Exercise goal —
Copy out the data word for word, without any of its pictures.

Records from a dataset:

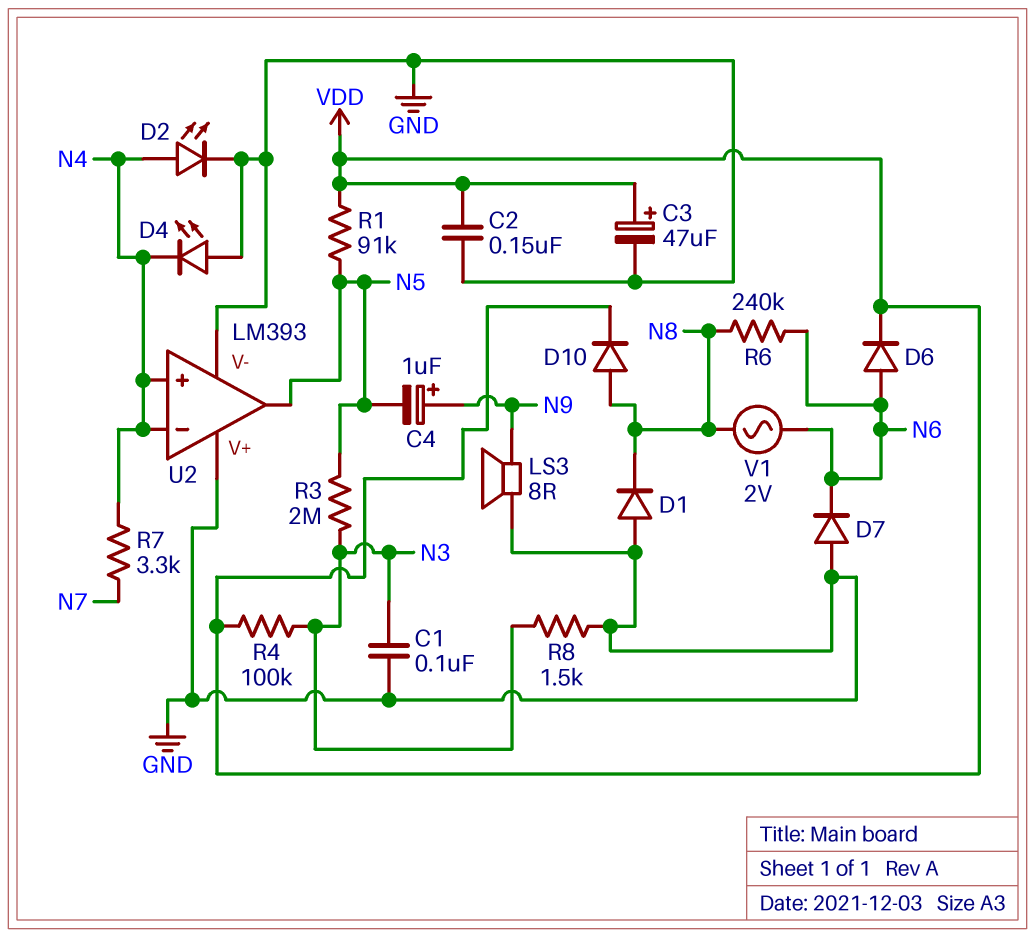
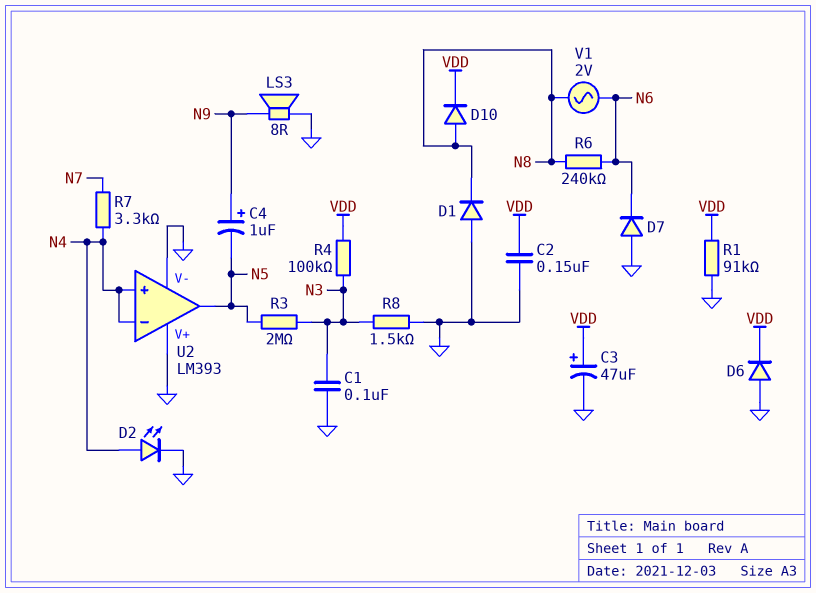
D4: LED (A GND, K N4) -> none
D6: diode (A N6, K VDD) -> diode (A GND, K VDD)
R1: 91k (N5, VDD) -> 91k (GND, VDD)

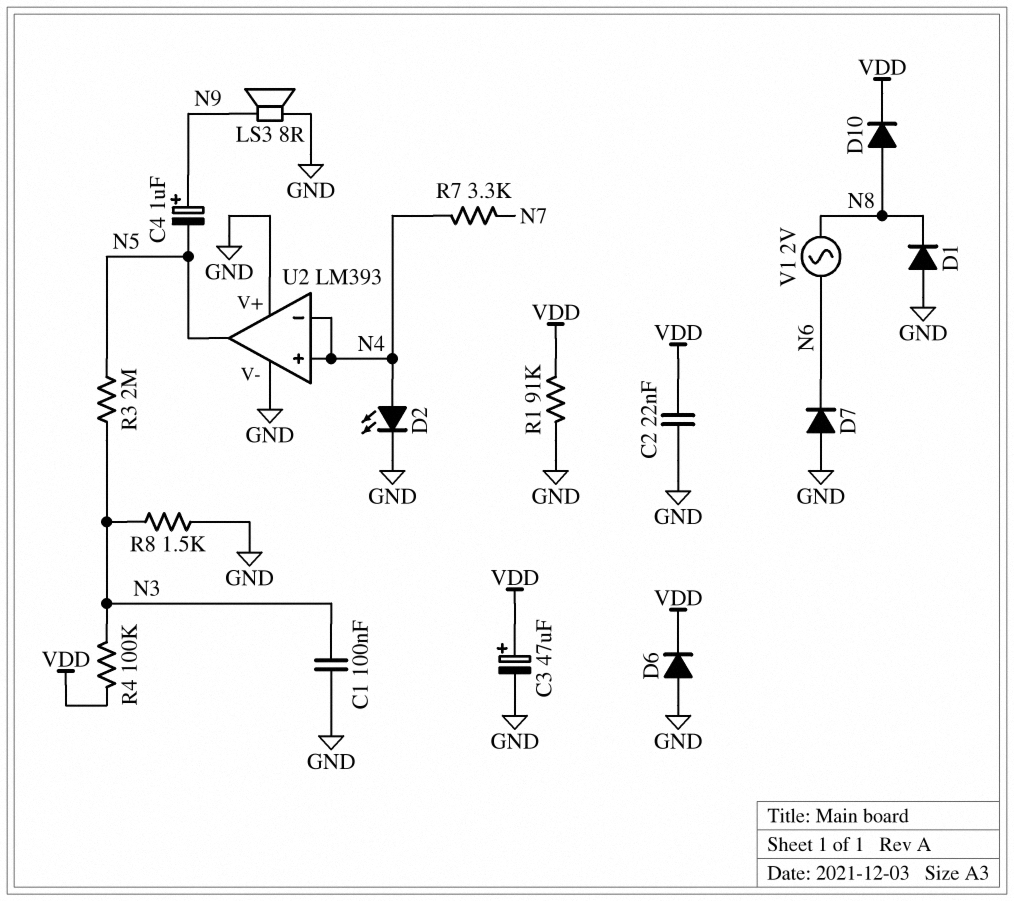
C2: 150nF (GND, VDD) -> 22nF (GND, VDD)
R6: 240k (N6, N8) -> none

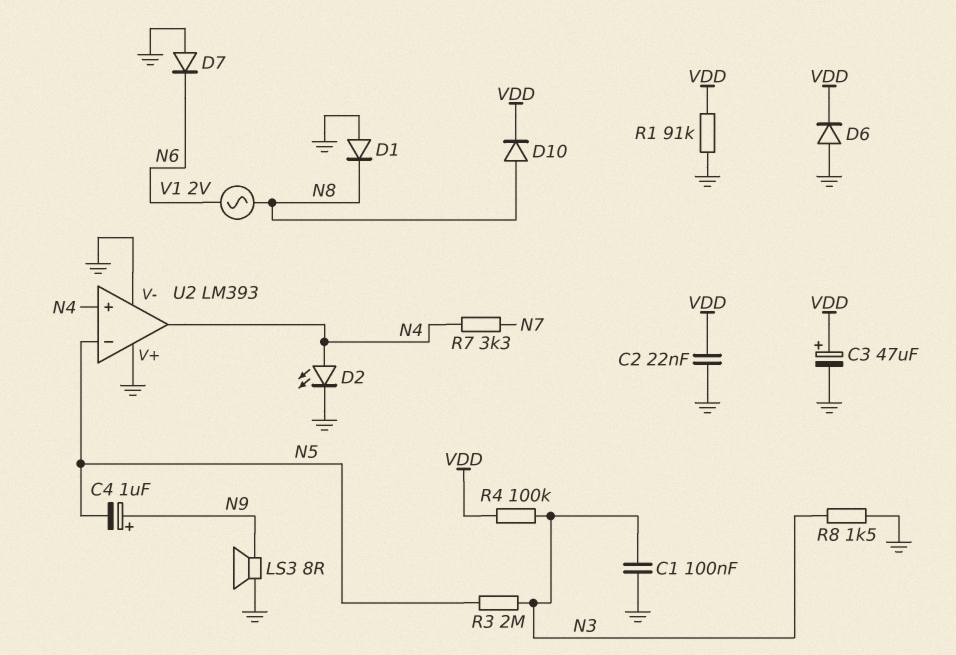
U2 pin in-: N4 -> N5
U2 pin out: N5 -> N4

Answer to this exercise —
D4: LED (A GND, K N4) -> none
D6: diode (A N6, K VDD) -> diode (A GND, K VDD)
R1: 91k (N5, VDD) -> 91k (GND, VDD)

C2: 150nF (GND, VDD) -> 22nF (GND, VDD)
R6: 240k (N6, N8) -> none

U2 pin in-: N4 -> N5
U2 pin out: N5 -> N4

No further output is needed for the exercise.